### What this task involves
Write out an exact copy of the line containing "removed,orange vobozisa,<428 504" and all lines that follow it in the data below, leaving out pictures.

START Excerpted records

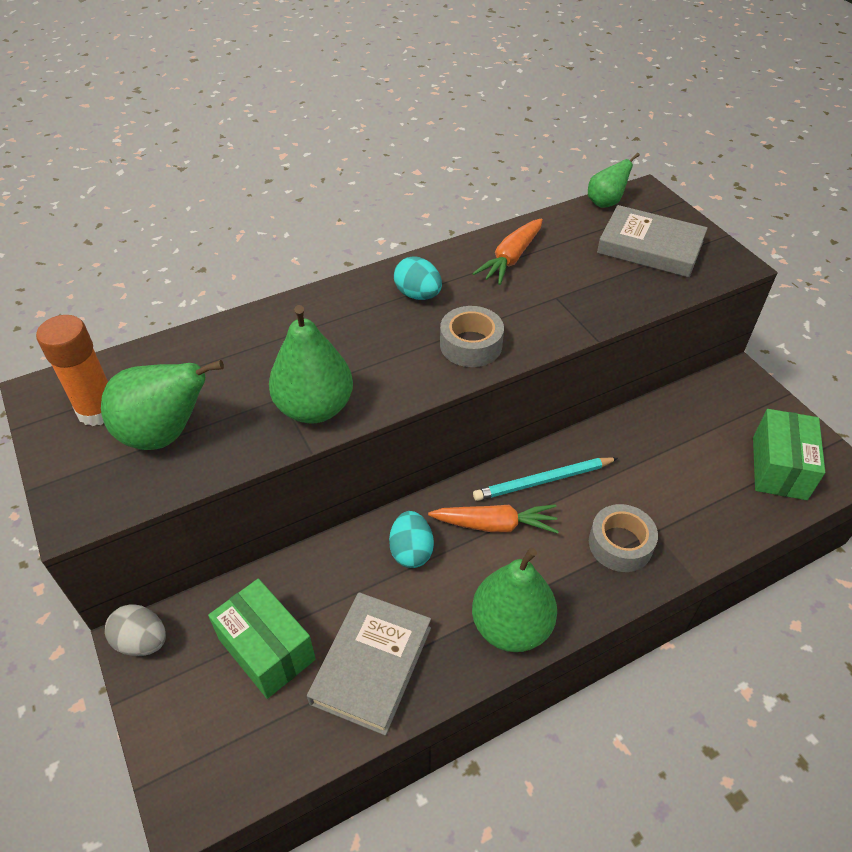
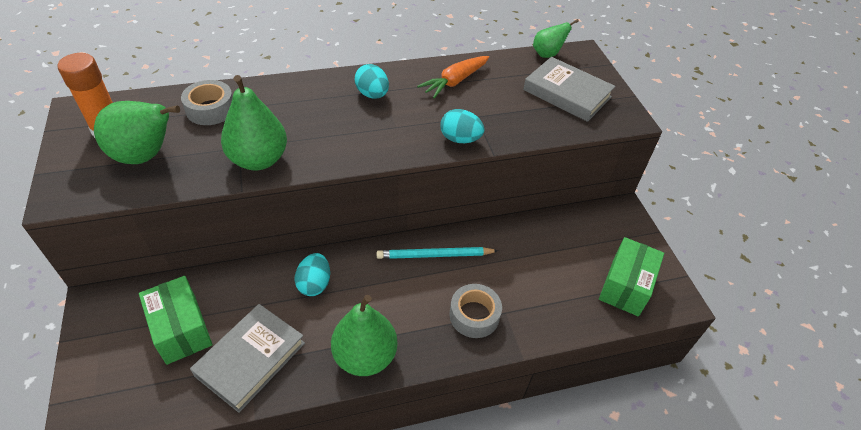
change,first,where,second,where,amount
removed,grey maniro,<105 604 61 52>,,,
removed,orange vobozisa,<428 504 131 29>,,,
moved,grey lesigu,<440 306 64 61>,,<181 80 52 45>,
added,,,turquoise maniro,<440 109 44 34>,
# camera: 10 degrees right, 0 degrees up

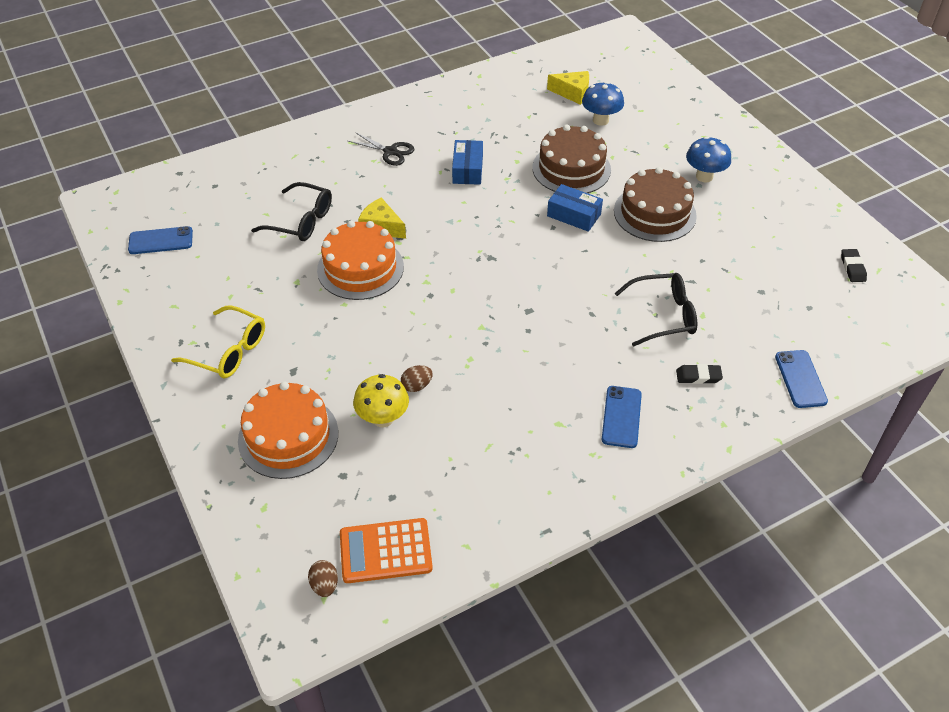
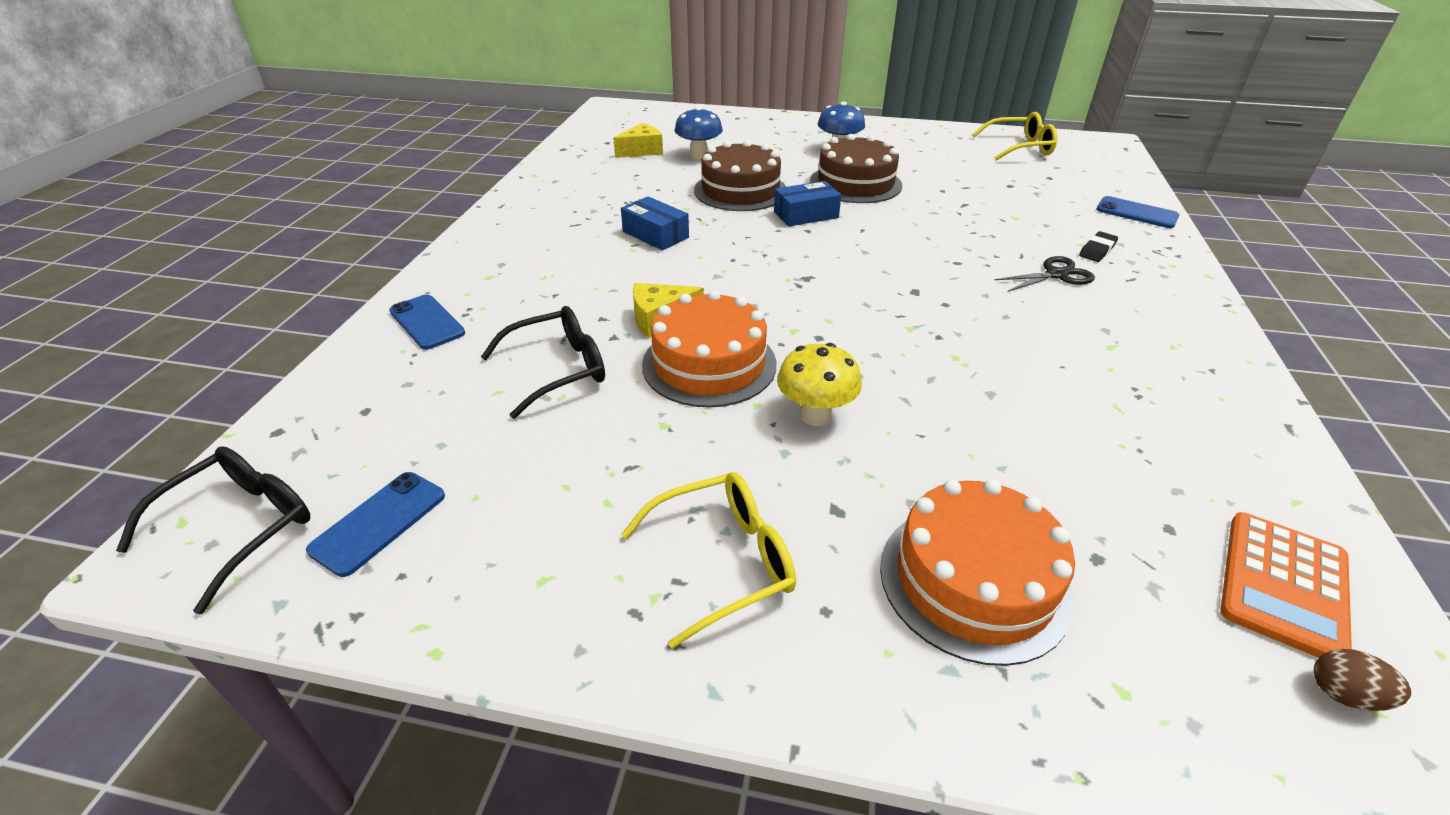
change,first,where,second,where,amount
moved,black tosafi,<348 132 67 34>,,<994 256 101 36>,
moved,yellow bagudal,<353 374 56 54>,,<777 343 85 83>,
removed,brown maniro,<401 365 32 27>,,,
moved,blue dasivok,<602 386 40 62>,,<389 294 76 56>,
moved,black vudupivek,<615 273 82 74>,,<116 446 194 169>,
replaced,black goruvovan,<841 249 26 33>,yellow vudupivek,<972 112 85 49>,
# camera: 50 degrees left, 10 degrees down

END Excerpted records

### Output below
removed,orange vobozisa,<428 504 131 29>,,,
moved,grey lesigu,<440 306 64 61>,,<181 80 52 45>,
added,,,turquoise maniro,<440 109 44 34>,
# camera: 10 degrees right, 0 degrees up

change,first,where,second,where,amount
moved,black tosafi,<348 132 67 34>,,<994 256 101 36>,
moved,yellow bagudal,<353 374 56 54>,,<777 343 85 83>,
removed,brown maniro,<401 365 32 27>,,,
moved,blue dasivok,<602 386 40 62>,,<389 294 76 56>,
moved,black vudupivek,<615 273 82 74>,,<116 446 194 169>,
replaced,black goruvovan,<841 249 26 33>,yellow vudupivek,<972 112 85 49>,
# camera: 50 degrees left, 10 degrees down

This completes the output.